● What to work on: Starting at the line with "white strawberry: 3 -> 1", retype every remaining line of the records exactly. Do not include pictures.

** Recorded information follows **

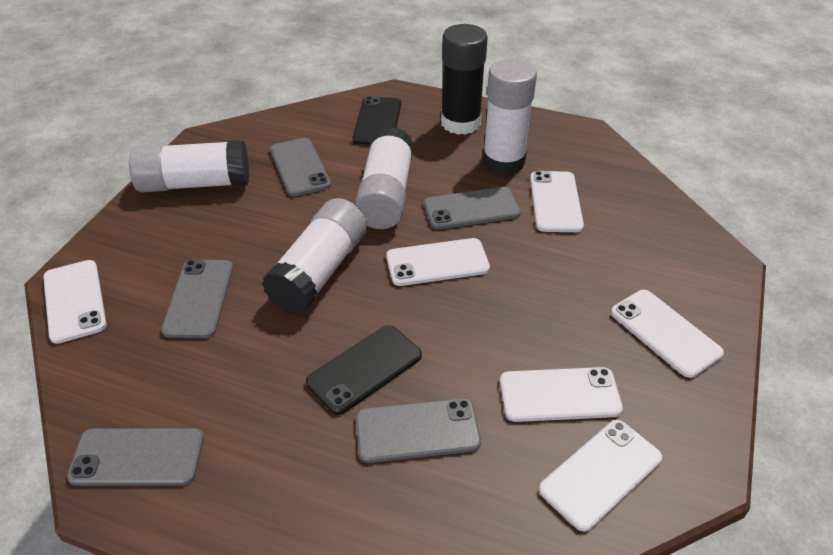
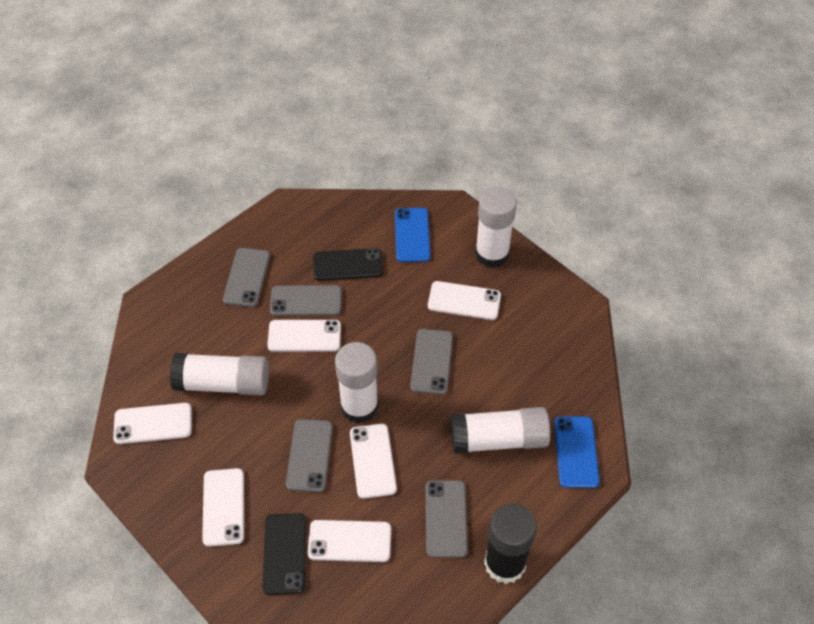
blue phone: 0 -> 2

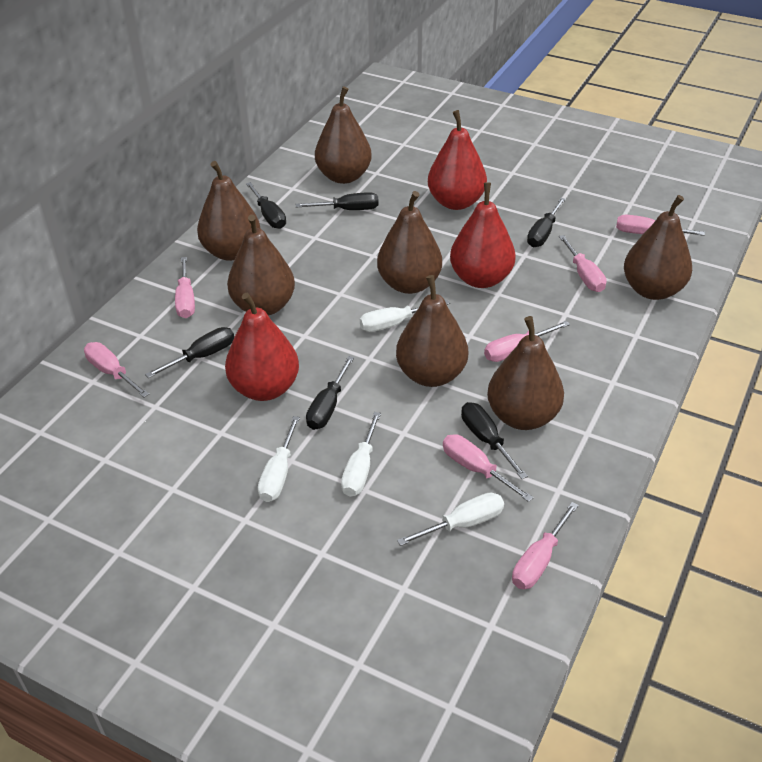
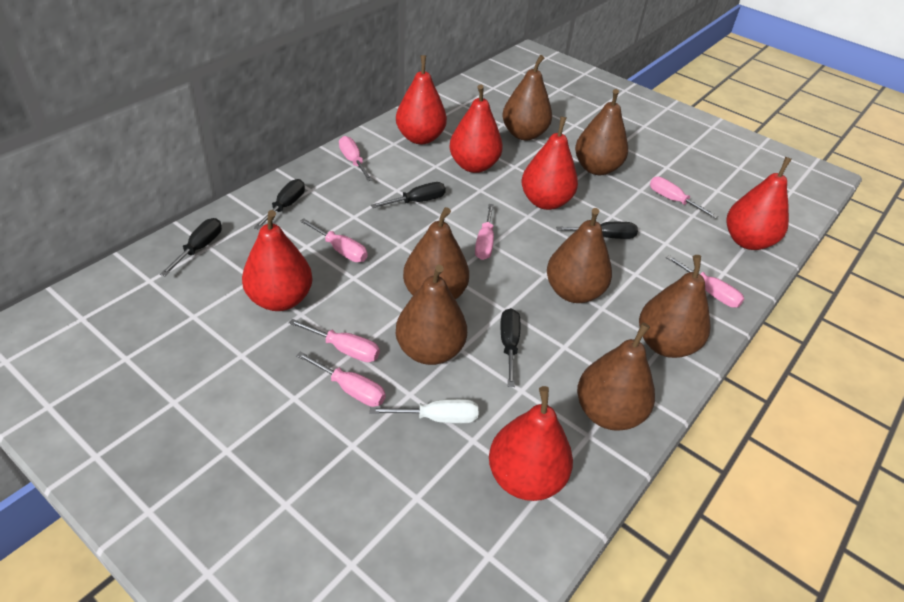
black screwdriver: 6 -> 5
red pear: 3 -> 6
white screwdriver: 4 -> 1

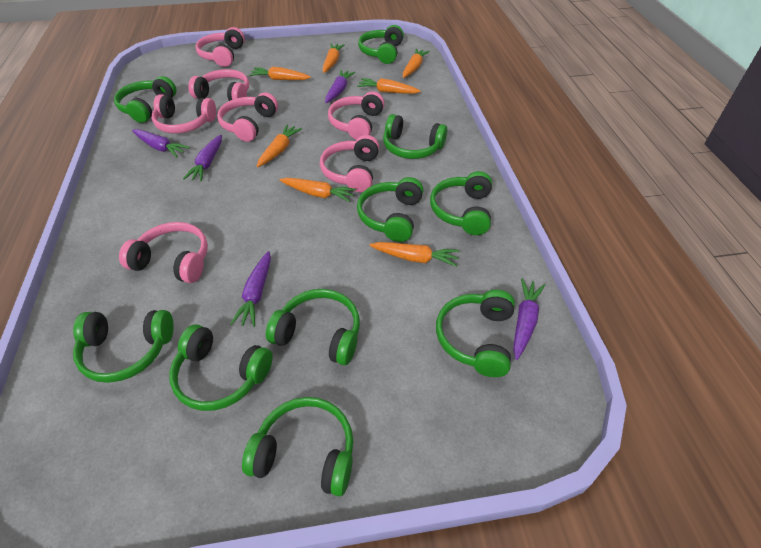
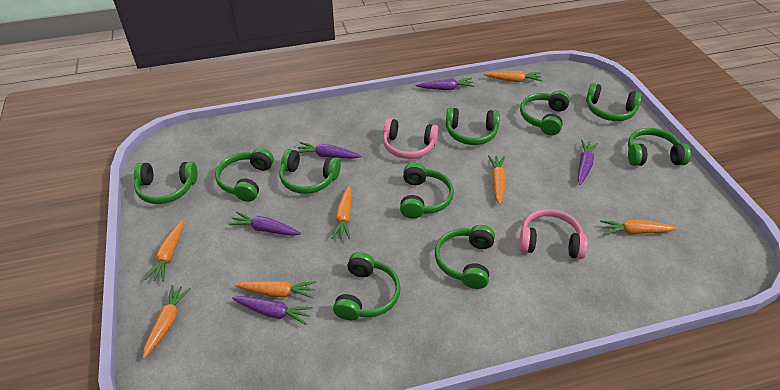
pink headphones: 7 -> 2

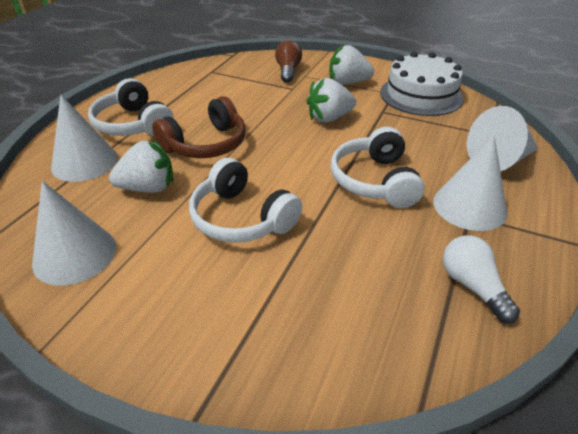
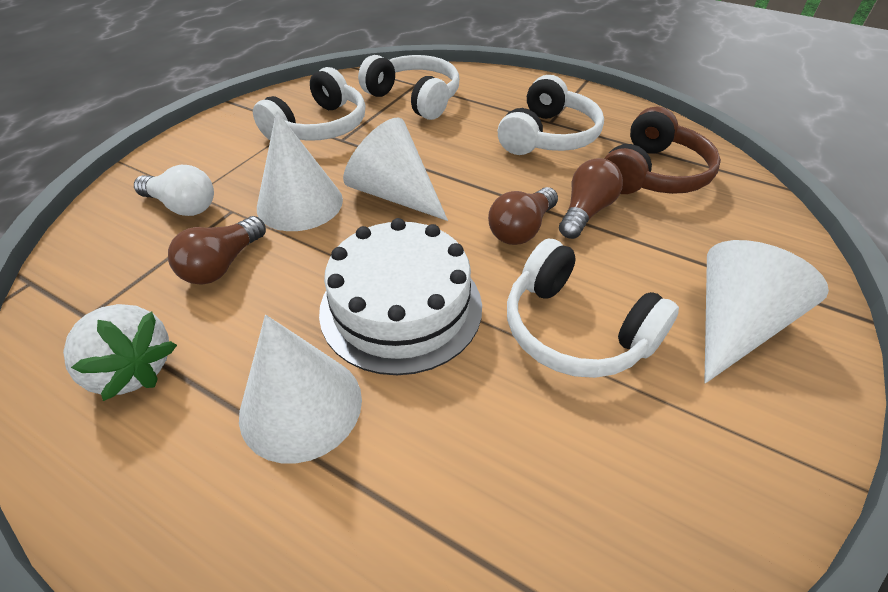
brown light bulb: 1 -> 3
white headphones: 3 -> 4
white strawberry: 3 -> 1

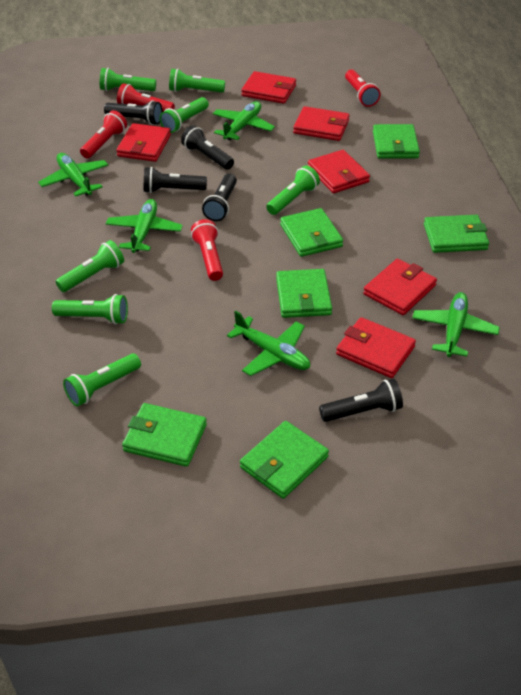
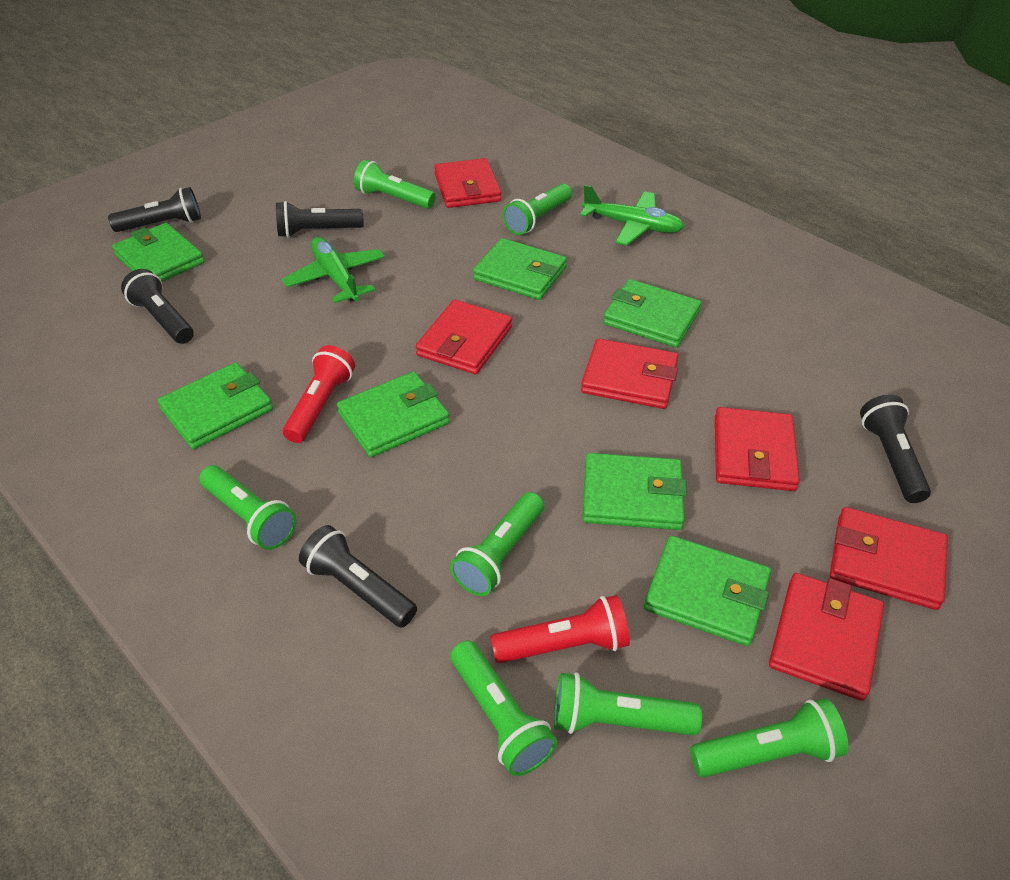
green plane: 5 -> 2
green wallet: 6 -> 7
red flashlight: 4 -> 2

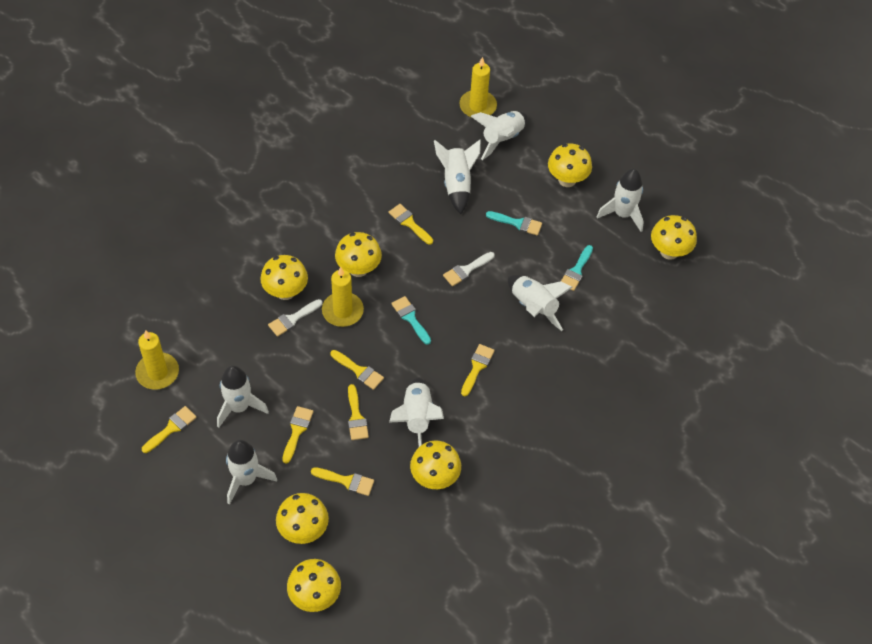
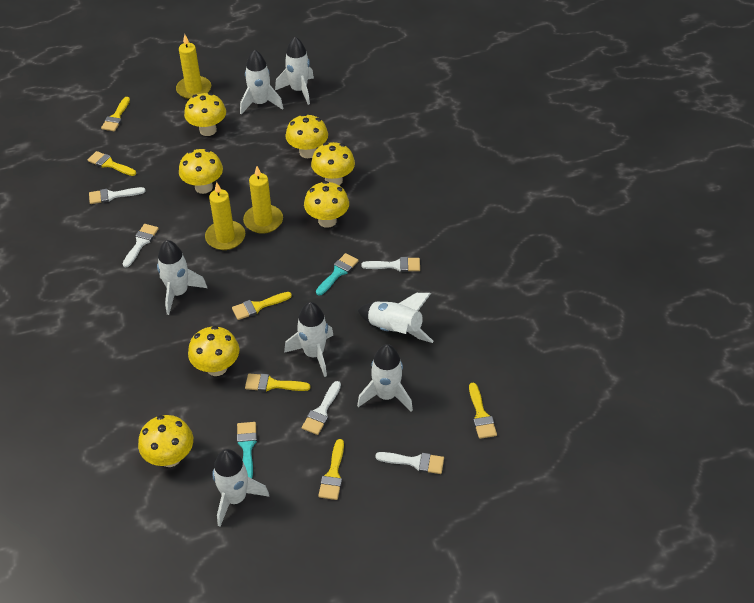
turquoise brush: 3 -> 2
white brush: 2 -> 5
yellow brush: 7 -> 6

** End of Recorded information **

● Written response:
white strawberry: 3 -> 1

green plane: 5 -> 2
green wallet: 6 -> 7
red flashlight: 4 -> 2

turquoise brush: 3 -> 2
white brush: 2 -> 5
yellow brush: 7 -> 6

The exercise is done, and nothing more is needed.